(Colored object listings)
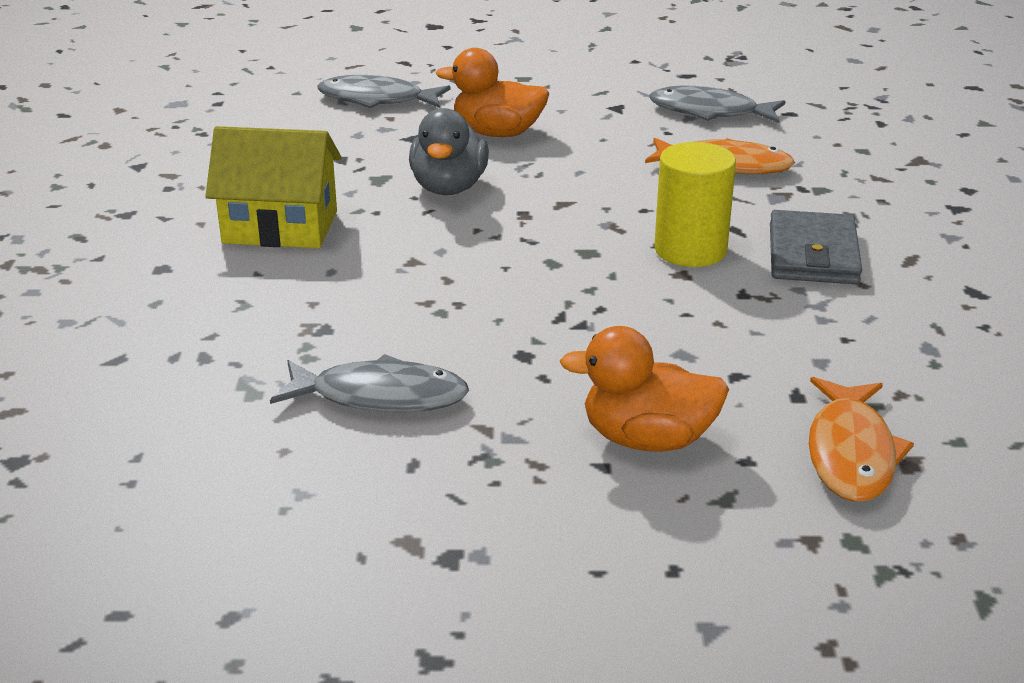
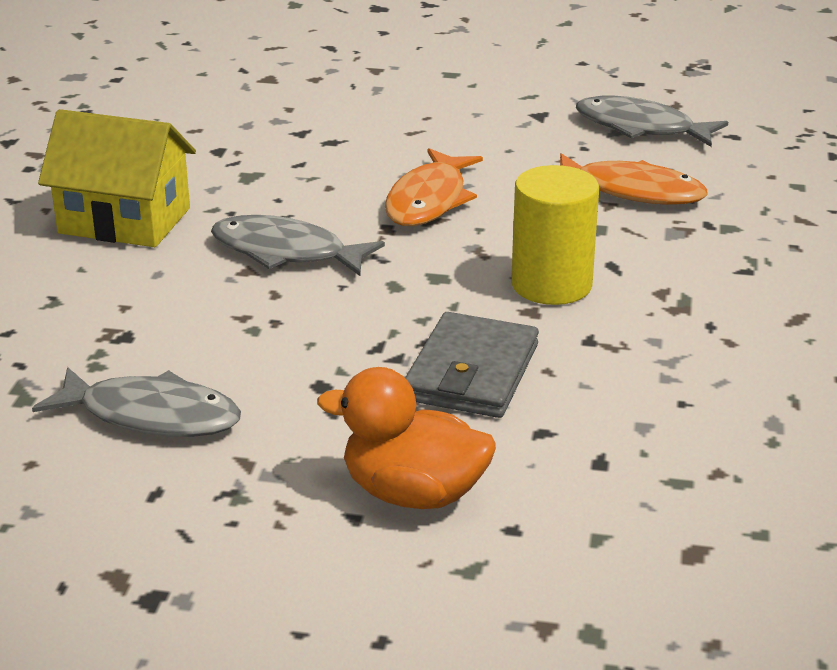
camera: 10 degrees right, 0 degrees up
(377, 100) = (283, 87): grey fish -> grey fish (286, 252)
(449, 188) = (318, 192): grey duck -> none
(497, 133) = (396, 134): orange duck -> none
(813, 254) = (687, 302): grey wallet -> grey wallet (471, 372)
(851, 453) = (631, 534): orange fish -> orange fish (429, 200)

Exercise instructions
Lines above with the string "fish" need to be found and copied.

Solution to this task
(377, 100) = (283, 87): grey fish -> grey fish (286, 252)
(851, 453) = (631, 534): orange fish -> orange fish (429, 200)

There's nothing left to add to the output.